** Records to process **
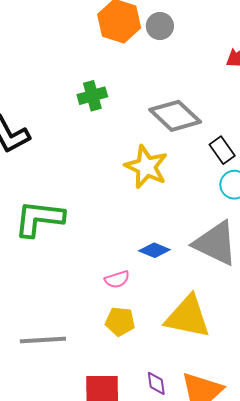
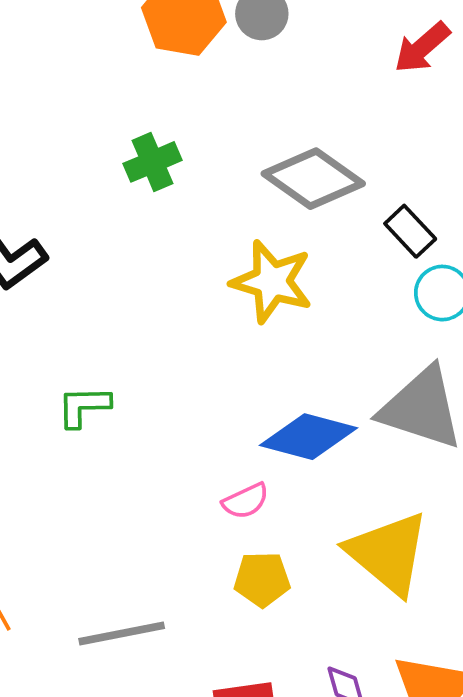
green L-shape: (39, 219) -> (84, 406), size x0.6
blue diamond: (154, 250) -> (308, 437), size x1.6
yellow triangle: (188, 317) -> (388, 553), turned 36

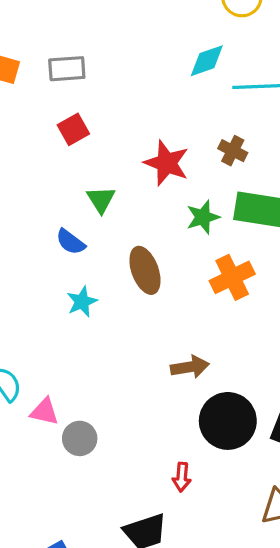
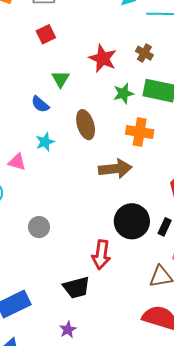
orange cross: (232, 277) -> (140, 132), turned 32
brown arrow: (190, 367) -> (115, 169), moved, size x1.4
pink triangle: (44, 412) -> (17, 162), moved
red arrow: (182, 477) -> (101, 255), size x1.6

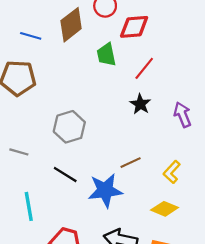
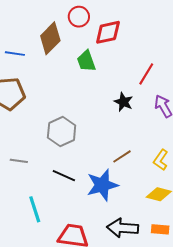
red line: (144, 68) -> (146, 74), moved

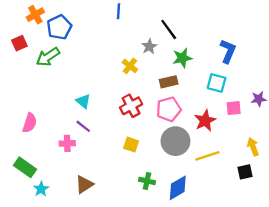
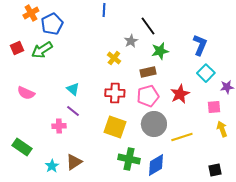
red square: (19, 43) -> (17, 48), moved
cyan square: (217, 83) -> (206, 73), moved, turned 30
red cross: (131, 106) -> (115, 93), turned 30
pink square: (234, 108) -> (214, 107), moved
red star: (205, 121) -> (180, 94), moved
pink semicircle: (30, 123) -> (26, 93), moved, turned 96
yellow square: (131, 145) -> (115, 127), size x1.6
black square: (245, 172) -> (215, 170), moved
green cross: (147, 181) -> (129, 159), size x1.5
cyan star: (41, 189) -> (52, 166), moved

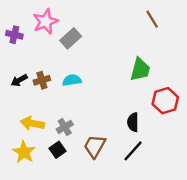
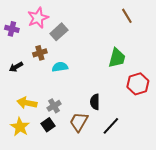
brown cross: (42, 80) -> (40, 53), moved
black semicircle: (133, 122) -> (95, 102), moved

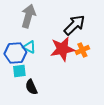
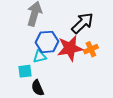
cyan triangle: (29, 47) -> (40, 57), moved, turned -40
blue hexagon: (15, 53) -> (47, 42), moved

** Your task **
The answer is the run of lines from the one with "red cross: (131, 106) -> (115, 93), turned 30" through the final line of the data, copied exactly, and nothing else; no pictures.

** Reply **
red cross: (131, 106) -> (115, 93), turned 30
pink square: (234, 108) -> (214, 107), moved
red star: (205, 121) -> (180, 94), moved
pink semicircle: (30, 123) -> (26, 93), moved, turned 96
yellow square: (131, 145) -> (115, 127), size x1.6
black square: (245, 172) -> (215, 170), moved
green cross: (147, 181) -> (129, 159), size x1.5
cyan star: (41, 189) -> (52, 166), moved

brown cross: (42, 80) -> (40, 53), moved
black semicircle: (133, 122) -> (95, 102), moved

cyan triangle: (29, 47) -> (40, 57), moved, turned -40
blue hexagon: (15, 53) -> (47, 42), moved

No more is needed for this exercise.